# Task prompt:
Every line in the records below with the string "fish" is to be copied out.

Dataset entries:
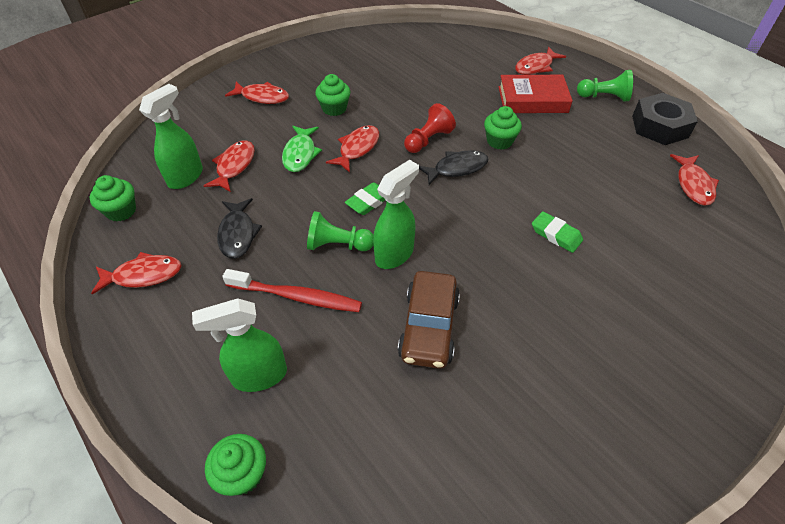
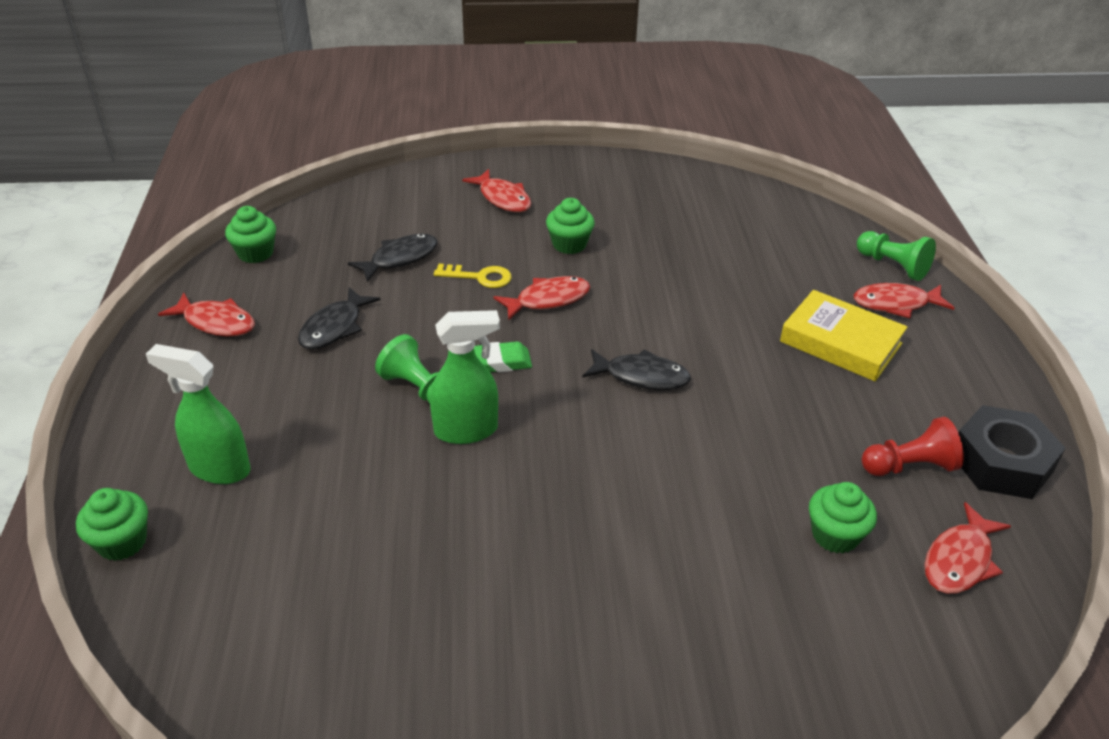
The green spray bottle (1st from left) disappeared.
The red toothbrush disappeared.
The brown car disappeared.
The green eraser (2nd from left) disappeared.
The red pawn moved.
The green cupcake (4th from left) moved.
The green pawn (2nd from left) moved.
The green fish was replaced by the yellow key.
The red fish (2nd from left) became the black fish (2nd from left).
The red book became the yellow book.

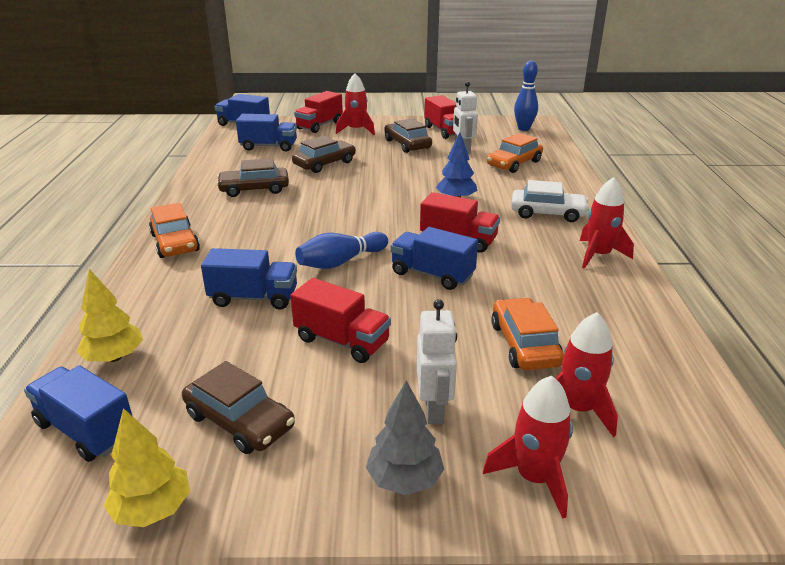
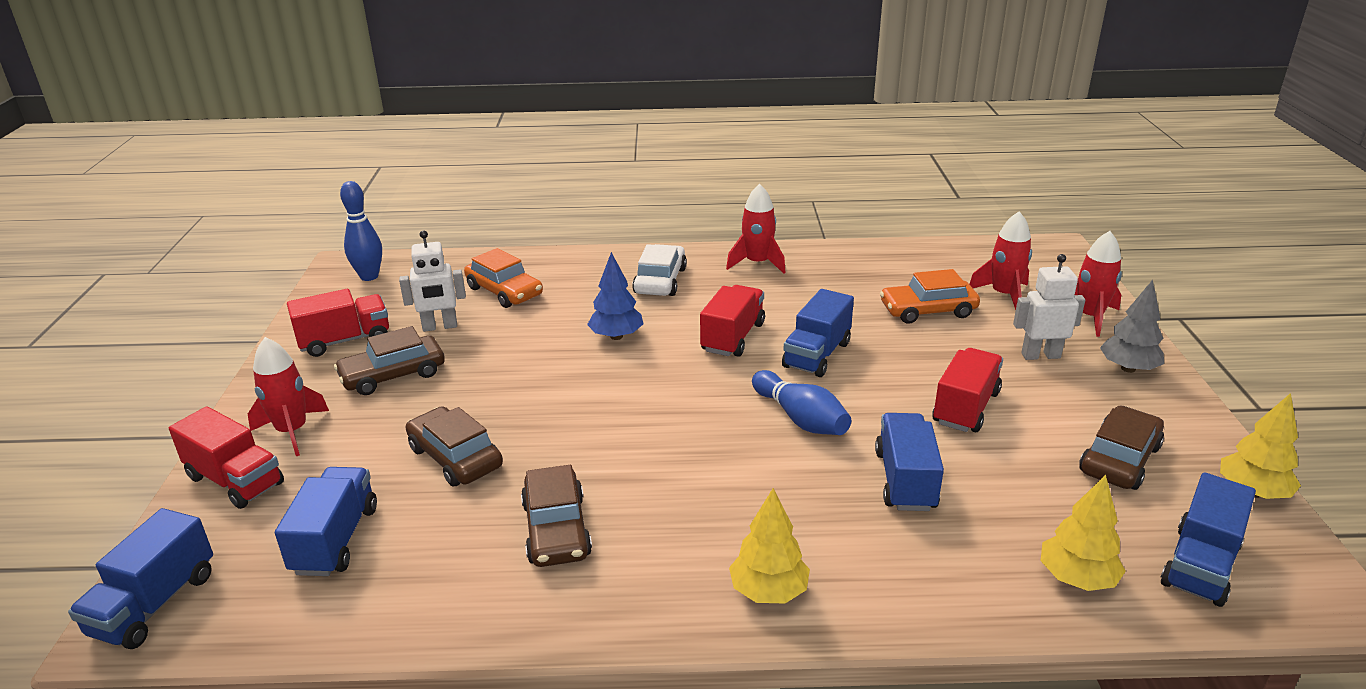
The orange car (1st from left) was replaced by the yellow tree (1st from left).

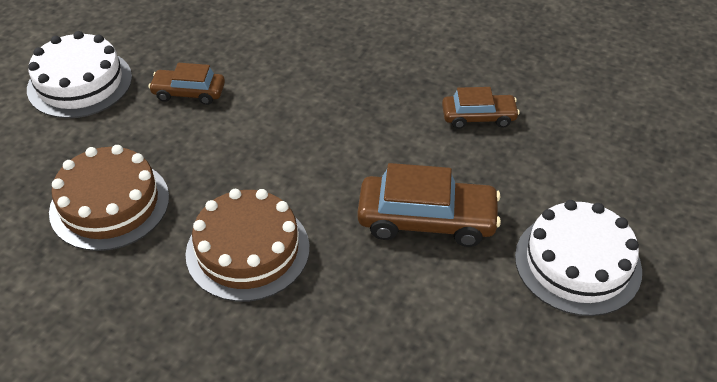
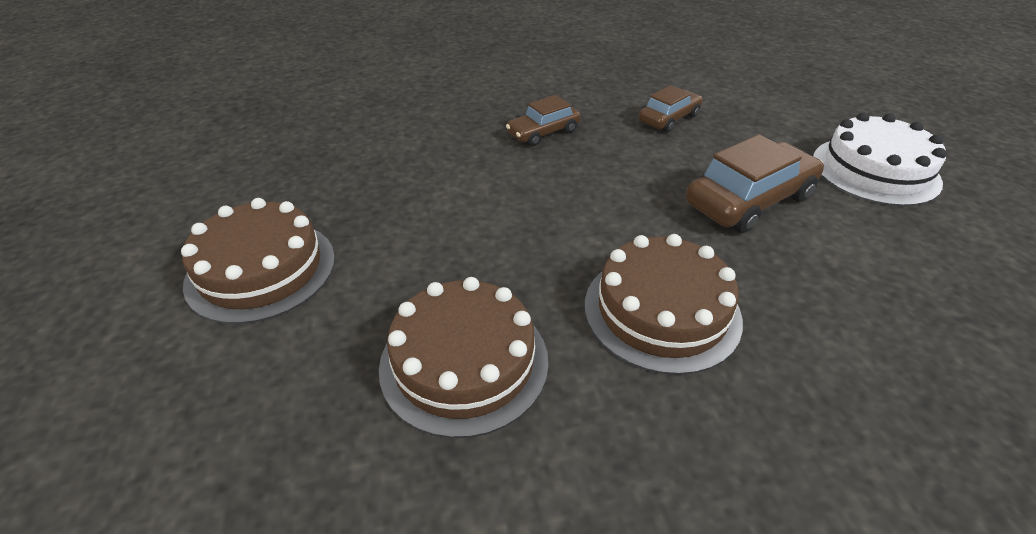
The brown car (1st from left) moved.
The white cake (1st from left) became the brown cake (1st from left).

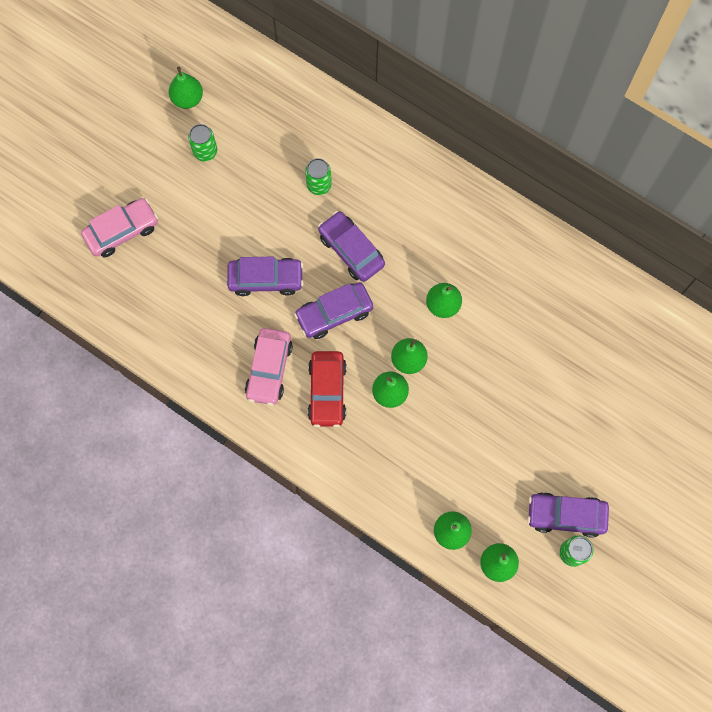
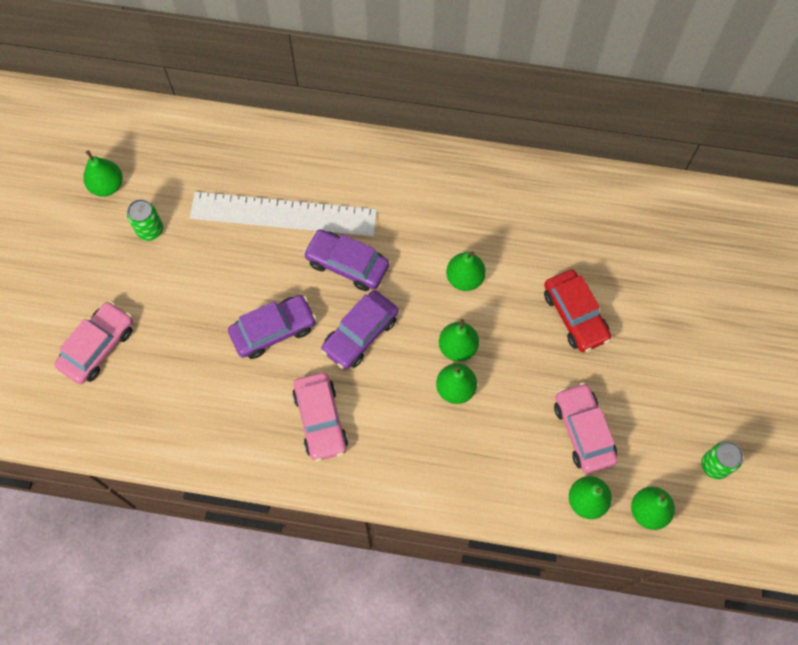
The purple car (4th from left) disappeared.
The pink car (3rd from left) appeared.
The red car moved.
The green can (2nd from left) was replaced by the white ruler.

# Solution:
The green fish was replaced by the yellow key.
The red fish (2nd from left) became the black fish (2nd from left).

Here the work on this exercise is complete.